====== RECORDS SHOWN ======

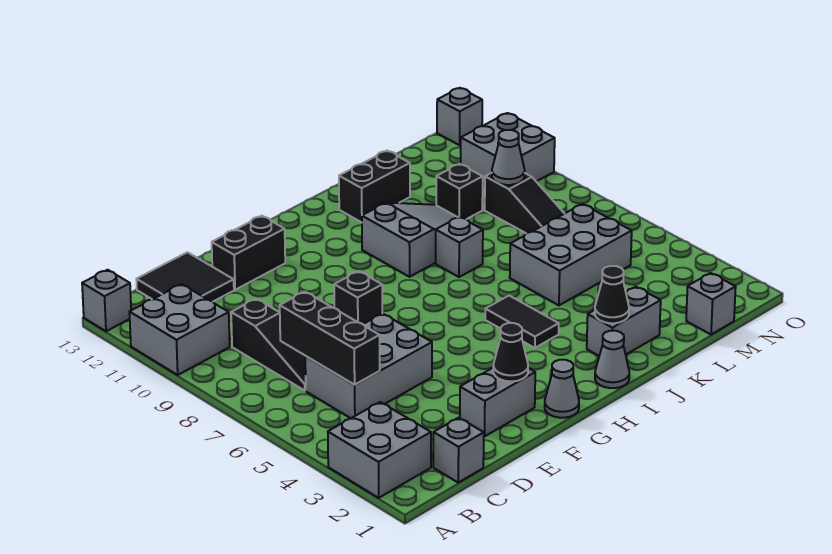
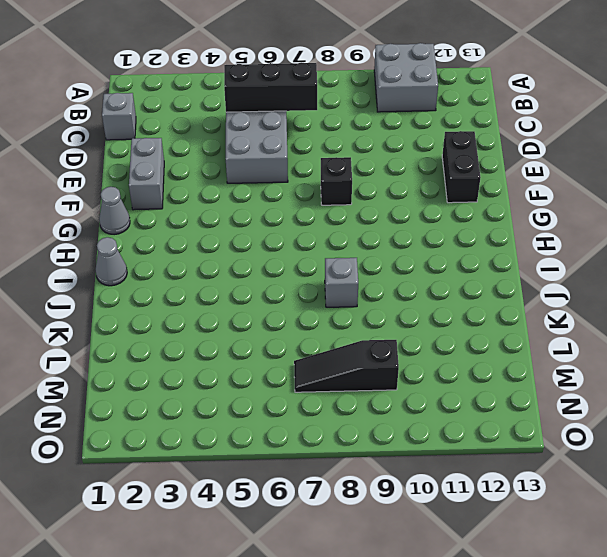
none -> grey brick A2:B3 level 1
none -> grey brick A13 level 1
none -> black slope C7:C9 level 1 top 9

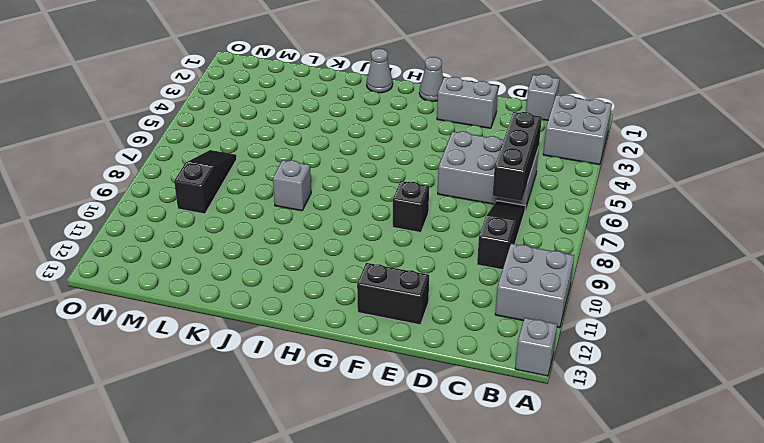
none -> black tile C12:D13 level 1
none -> black tile I4:I5 level 1
none -> grey slope I9:K10 level 1 top I

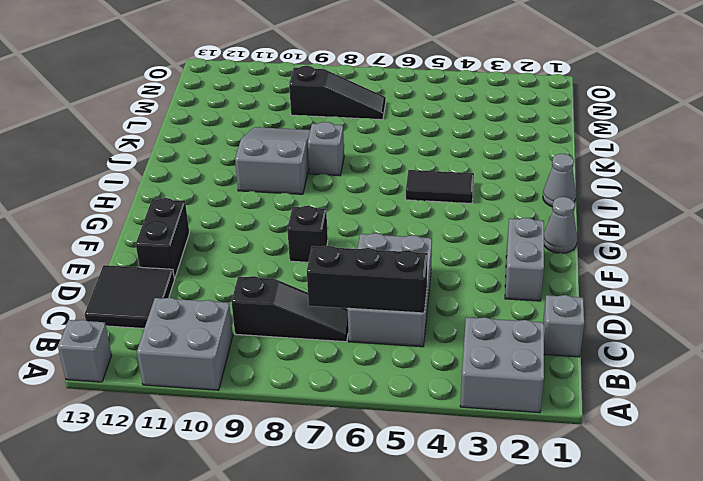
none -> grey brick J2:K2 level 1
none -> black brick J12:K12 level 1
none -> grey brick K5:M6 level 1

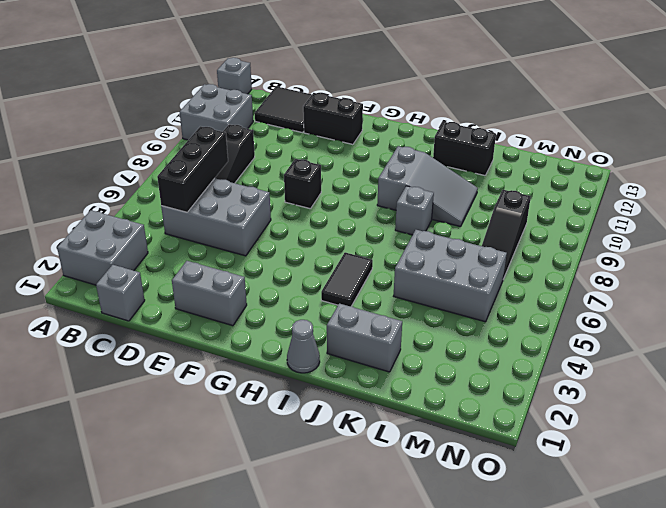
none -> grey cone G1 level 1
none -> black brick L10 level 1
none -> grey brick M1 level 1

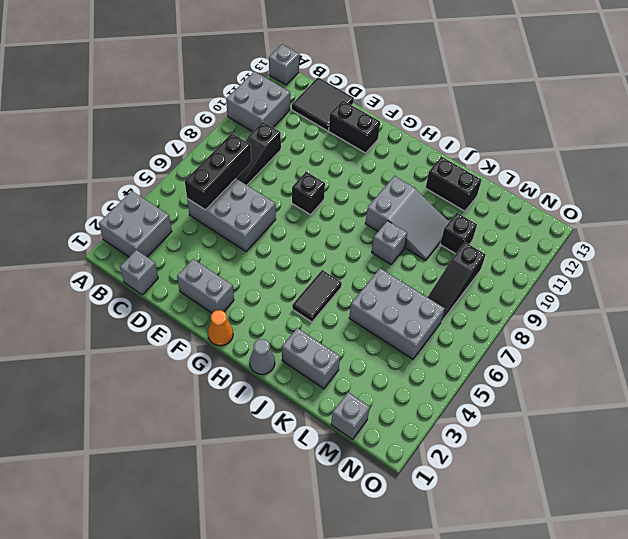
orange cone G1 level 1 -> grey cone G1 level 1
none -> grey brick N10:O11 level 1
none -> grey brick O13 level 1
none -> black cone F2 level 2

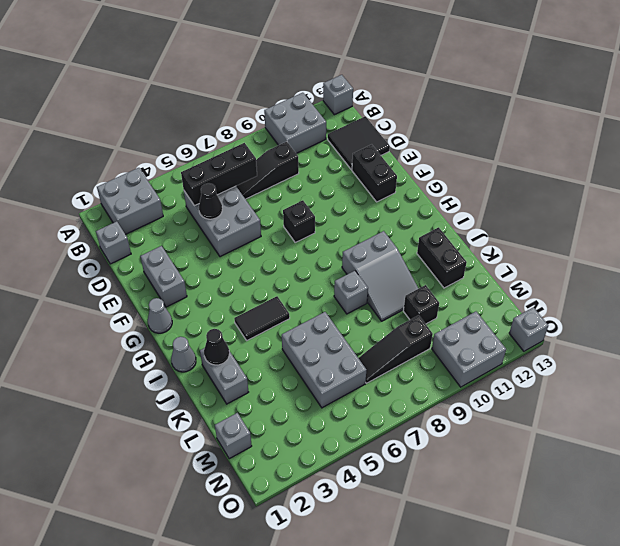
black cone D5 level 2 -> black cone F2 level 2
none -> grey cone M9 level 2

======

_WHAT TO DO_
Copy every line in the entries above that has the string "black" in it.

_ANSWER SECTION_
none -> black slope C7:C9 level 1 top 9
none -> black tile C12:D13 level 1
none -> black tile I4:I5 level 1
none -> black brick J12:K12 level 1
none -> black brick L10 level 1
none -> black cone F2 level 2
black cone D5 level 2 -> black cone F2 level 2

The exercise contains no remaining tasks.